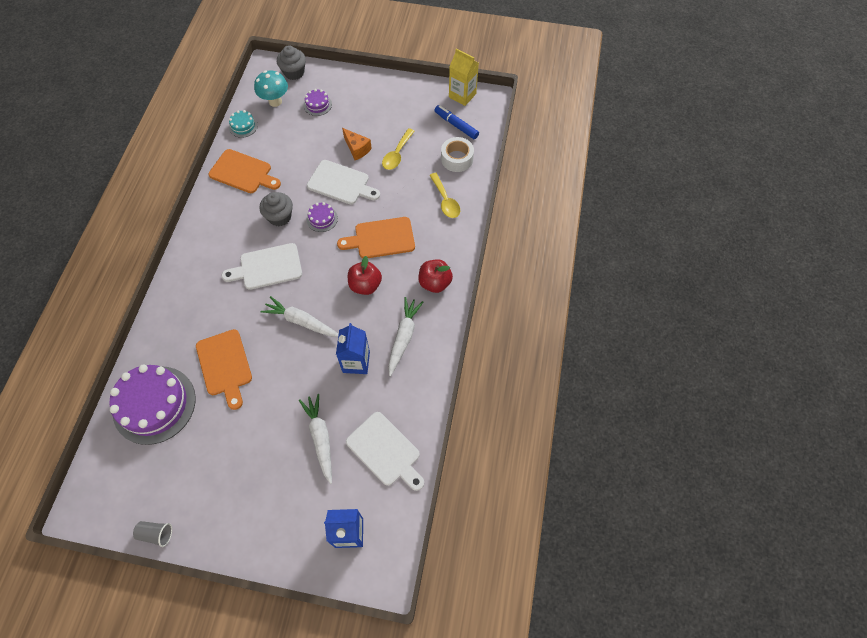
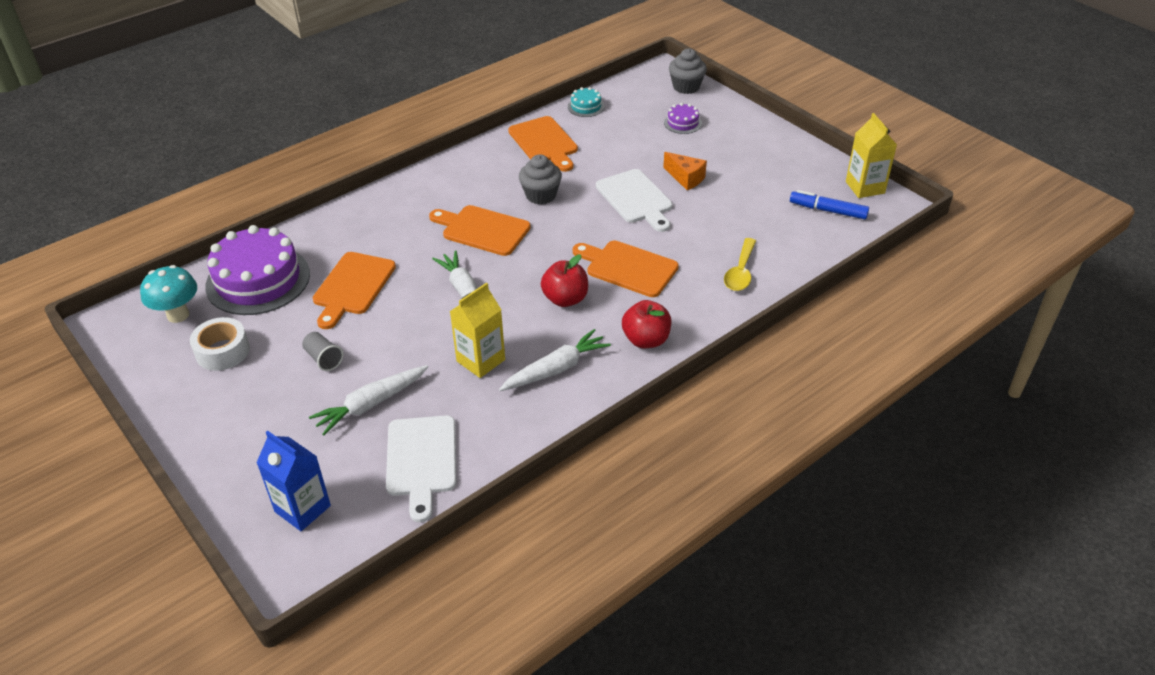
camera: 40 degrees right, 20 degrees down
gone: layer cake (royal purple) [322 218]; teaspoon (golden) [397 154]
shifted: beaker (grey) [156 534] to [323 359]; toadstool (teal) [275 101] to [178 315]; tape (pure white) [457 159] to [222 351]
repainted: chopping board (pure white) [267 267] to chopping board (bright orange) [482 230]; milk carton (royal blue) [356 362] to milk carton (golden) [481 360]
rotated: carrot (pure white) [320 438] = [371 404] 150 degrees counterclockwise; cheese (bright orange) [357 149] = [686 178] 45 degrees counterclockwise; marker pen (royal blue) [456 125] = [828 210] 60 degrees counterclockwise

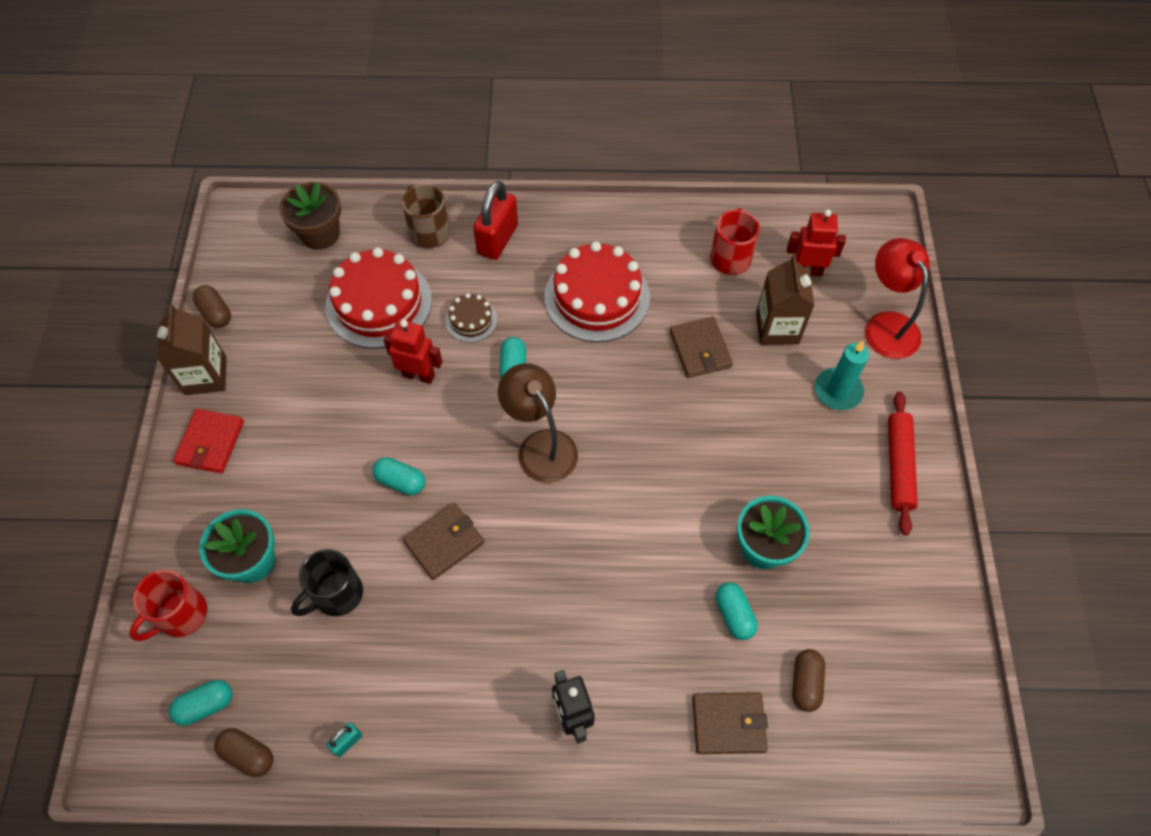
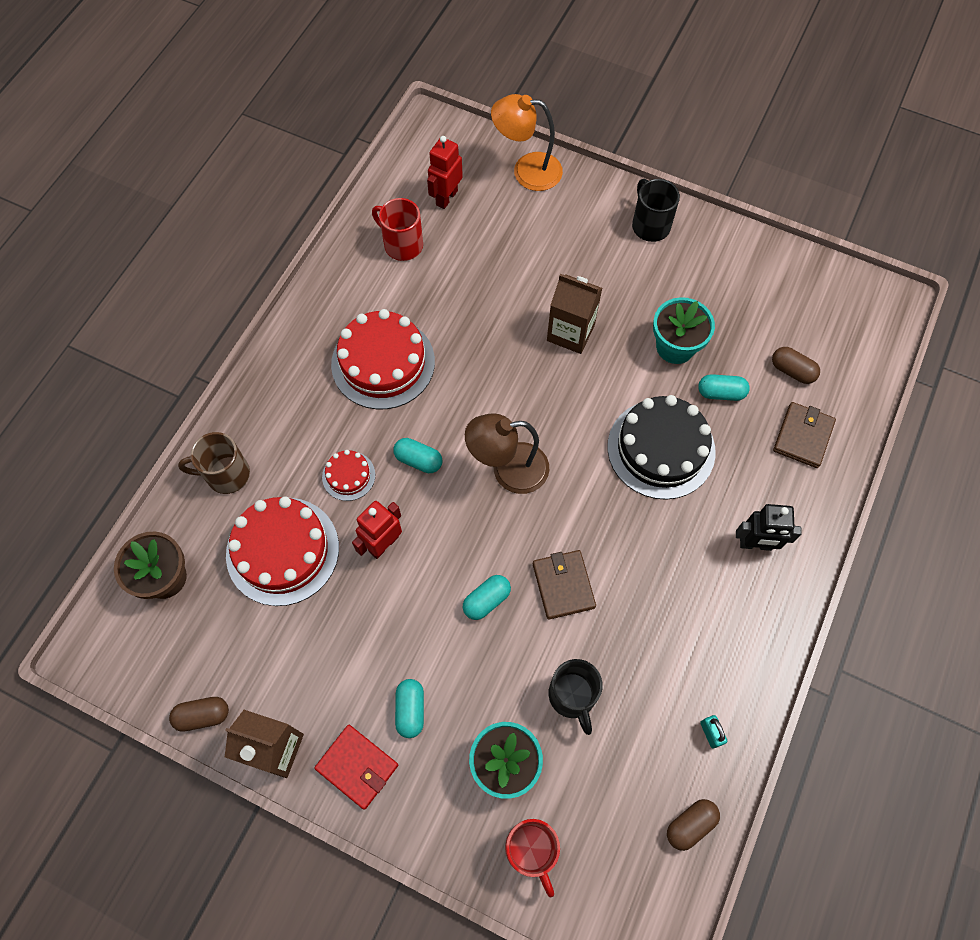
camera: 65 degrees left, 5 degrees up
gone: lock (crimson) [497 239]; wallet (russet) [700 349]; pillar candle (teal) [838 391]
new: layer cake (black) [661 449]
shifted: pill shape (teal) [206 705] to [410 710]; milk carton (russet) [777 328] to [570 332]
swapped: dough roller (crimson) [899 466] to coffee mug (black) [650 225]
repainted: layer cake (russet) [471 320] to layer cake (crimson) [348 476]; reading lamp (crimson) [886 325] to reading lamp (bright orange) [527 171]

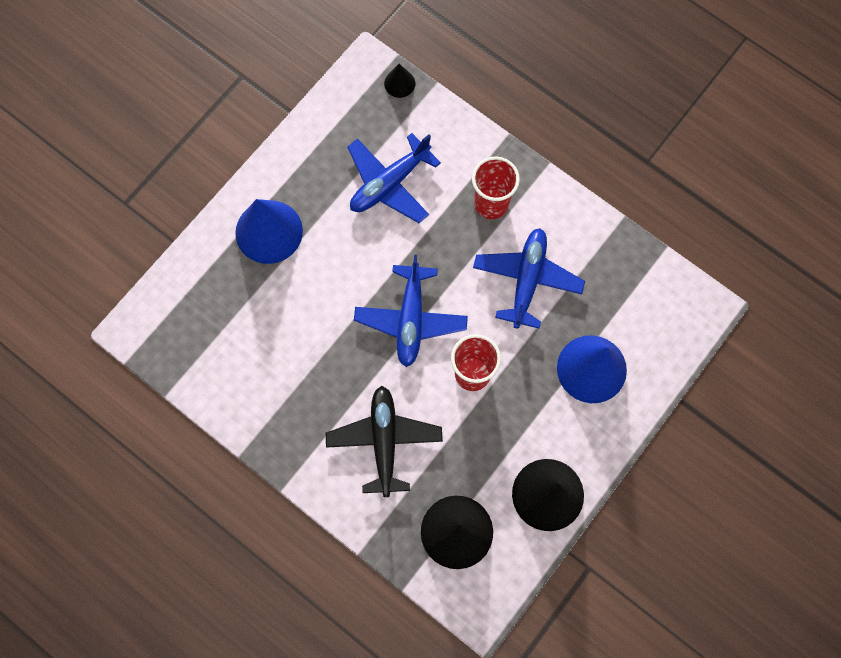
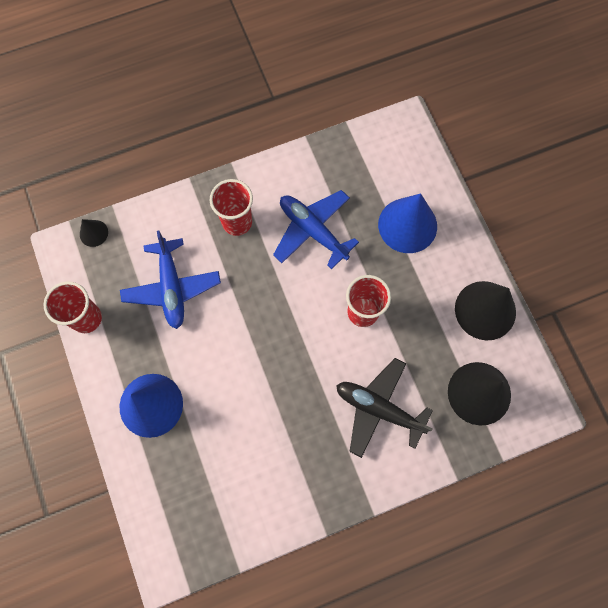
camera: 60 degrees left, 0 degrees up
gone: toy plane (royal blue) [411 319]
new: beaker (crimson) [86 318]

—————

WHAT THE TASK REQUIRES:
Reproduce exactly, and with no other material, the lines between those holding "shifted: beaker (grey)" and "repainted: chopping board", inclusive.

RESPONSE TO THE EXERCISE:
shifted: beaker (grey) [156 534] to [323 359]; toadstool (teal) [275 101] to [178 315]; tape (pure white) [457 159] to [222 351]
repainted: chopping board (pure white) [267 267] to chopping board (bright orange) [482 230]; milk carton (royal blue) [356 362] to milk carton (golden) [481 360]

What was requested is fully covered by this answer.